= AIM OF THE EXERCISE =
Among the entries below, please repeat exactly and only the lines from the line containing "C1: 15nF (+12V, GND) -> 15nF (OUT2, SPK)" to the line containing "J3 pin 2: GND -> n5", both lines included.

━━━━━ TASK MATERIAL

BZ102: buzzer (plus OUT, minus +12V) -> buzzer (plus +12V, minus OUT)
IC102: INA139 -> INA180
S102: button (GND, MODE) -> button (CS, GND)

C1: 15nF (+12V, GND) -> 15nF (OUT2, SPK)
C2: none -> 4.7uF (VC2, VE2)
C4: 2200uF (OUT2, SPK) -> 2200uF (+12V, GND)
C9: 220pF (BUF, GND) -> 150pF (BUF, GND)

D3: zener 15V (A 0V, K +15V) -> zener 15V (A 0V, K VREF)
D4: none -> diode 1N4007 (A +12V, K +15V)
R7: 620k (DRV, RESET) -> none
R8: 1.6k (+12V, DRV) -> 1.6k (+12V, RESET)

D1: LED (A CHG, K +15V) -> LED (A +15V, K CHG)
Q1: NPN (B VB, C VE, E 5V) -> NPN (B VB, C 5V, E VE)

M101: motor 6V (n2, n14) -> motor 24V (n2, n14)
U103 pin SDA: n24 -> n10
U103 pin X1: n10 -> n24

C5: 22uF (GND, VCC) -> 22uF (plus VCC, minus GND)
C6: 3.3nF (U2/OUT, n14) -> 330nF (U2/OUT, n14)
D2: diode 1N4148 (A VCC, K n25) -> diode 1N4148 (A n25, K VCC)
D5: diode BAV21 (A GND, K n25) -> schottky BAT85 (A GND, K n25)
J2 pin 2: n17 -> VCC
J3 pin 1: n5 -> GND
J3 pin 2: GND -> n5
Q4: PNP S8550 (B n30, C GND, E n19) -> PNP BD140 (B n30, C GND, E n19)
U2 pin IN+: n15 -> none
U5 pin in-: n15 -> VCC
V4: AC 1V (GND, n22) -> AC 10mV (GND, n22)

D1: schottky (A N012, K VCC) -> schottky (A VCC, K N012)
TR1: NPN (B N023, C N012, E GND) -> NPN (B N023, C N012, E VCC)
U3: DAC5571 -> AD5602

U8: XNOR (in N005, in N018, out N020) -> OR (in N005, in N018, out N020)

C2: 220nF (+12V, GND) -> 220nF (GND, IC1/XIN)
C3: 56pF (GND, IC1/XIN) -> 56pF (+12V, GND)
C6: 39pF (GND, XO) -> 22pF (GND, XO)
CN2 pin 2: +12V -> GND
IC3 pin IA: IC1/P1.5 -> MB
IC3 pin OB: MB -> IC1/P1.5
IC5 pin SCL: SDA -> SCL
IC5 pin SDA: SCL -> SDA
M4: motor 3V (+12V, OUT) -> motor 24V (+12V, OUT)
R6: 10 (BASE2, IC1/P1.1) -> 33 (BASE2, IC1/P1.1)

━━━━━━━━━━

= TASK RESULT =
C1: 15nF (+12V, GND) -> 15nF (OUT2, SPK)
C2: none -> 4.7uF (VC2, VE2)
C4: 2200uF (OUT2, SPK) -> 2200uF (+12V, GND)
C9: 220pF (BUF, GND) -> 150pF (BUF, GND)

D3: zener 15V (A 0V, K +15V) -> zener 15V (A 0V, K VREF)
D4: none -> diode 1N4007 (A +12V, K +15V)
R7: 620k (DRV, RESET) -> none
R8: 1.6k (+12V, DRV) -> 1.6k (+12V, RESET)

D1: LED (A CHG, K +15V) -> LED (A +15V, K CHG)
Q1: NPN (B VB, C VE, E 5V) -> NPN (B VB, C 5V, E VE)

M101: motor 6V (n2, n14) -> motor 24V (n2, n14)
U103 pin SDA: n24 -> n10
U103 pin X1: n10 -> n24

C5: 22uF (GND, VCC) -> 22uF (plus VCC, minus GND)
C6: 3.3nF (U2/OUT, n14) -> 330nF (U2/OUT, n14)
D2: diode 1N4148 (A VCC, K n25) -> diode 1N4148 (A n25, K VCC)
D5: diode BAV21 (A GND, K n25) -> schottky BAT85 (A GND, K n25)
J2 pin 2: n17 -> VCC
J3 pin 1: n5 -> GND
J3 pin 2: GND -> n5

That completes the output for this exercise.